- Coordinate change listings
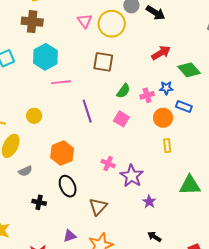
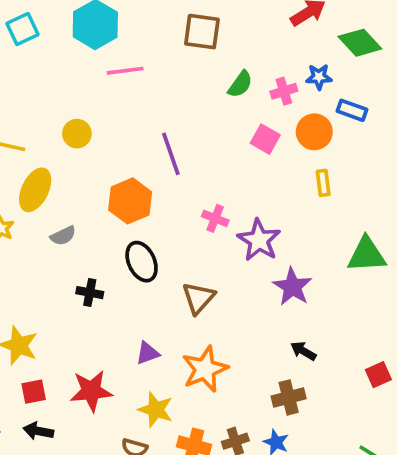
purple line: (87, 111) -> (171, 154), moved
pink square: (121, 119) -> (265, 139), moved
purple star: (149, 202) -> (292, 287), size x1.5

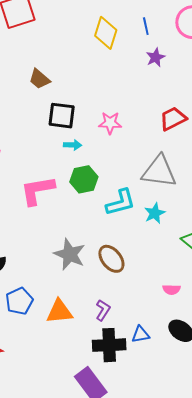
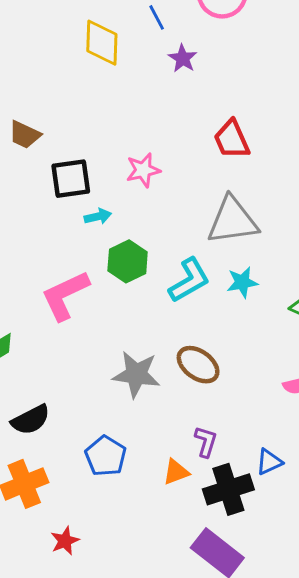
red trapezoid: (173, 119) -> (232, 139), turned -72
cyan star: (155, 213) -> (242, 282), turned 30
blue pentagon: (19, 301) -> (106, 456), moved
orange triangle: (59, 312) -> (176, 472), moved, size x0.7

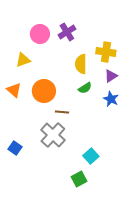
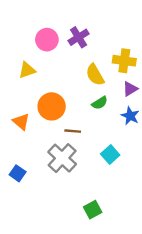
yellow semicircle: (81, 64) -> (95, 75), turned -30
orange triangle: (14, 90) -> (21, 122), moved
cyan square: (91, 156) -> (110, 155), moved

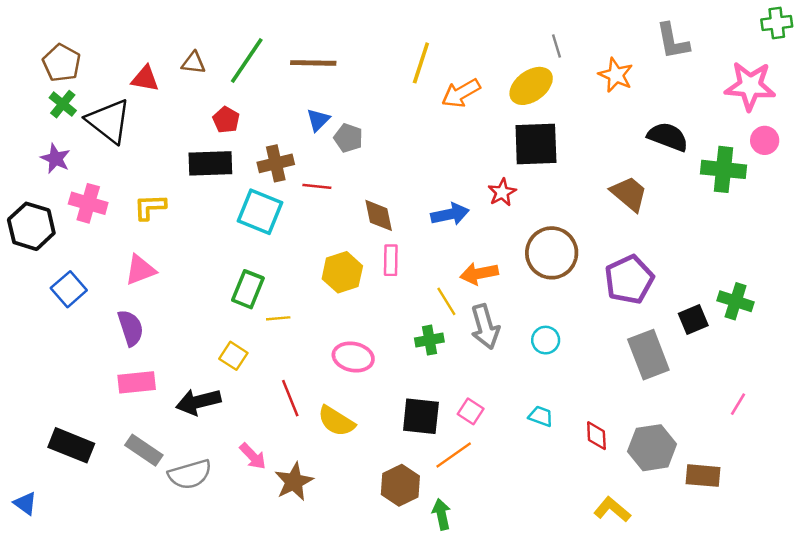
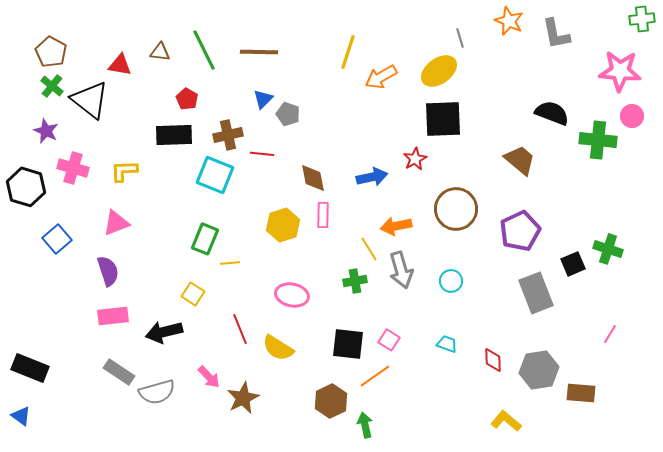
green line: (247, 61) -> (204, 50), turned -60
orange star: (616, 75) -> (509, 21), moved
black rectangle: (71, 445) -> (30, 368), moved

- EXERCISE DESCRIPTION
Your task is to copy every line in the entries that holds the string "square".

- ANSWER TO THE PROBLEM
pink square: (121, 119) -> (265, 139), moved
cyan square: (91, 156) -> (110, 155), moved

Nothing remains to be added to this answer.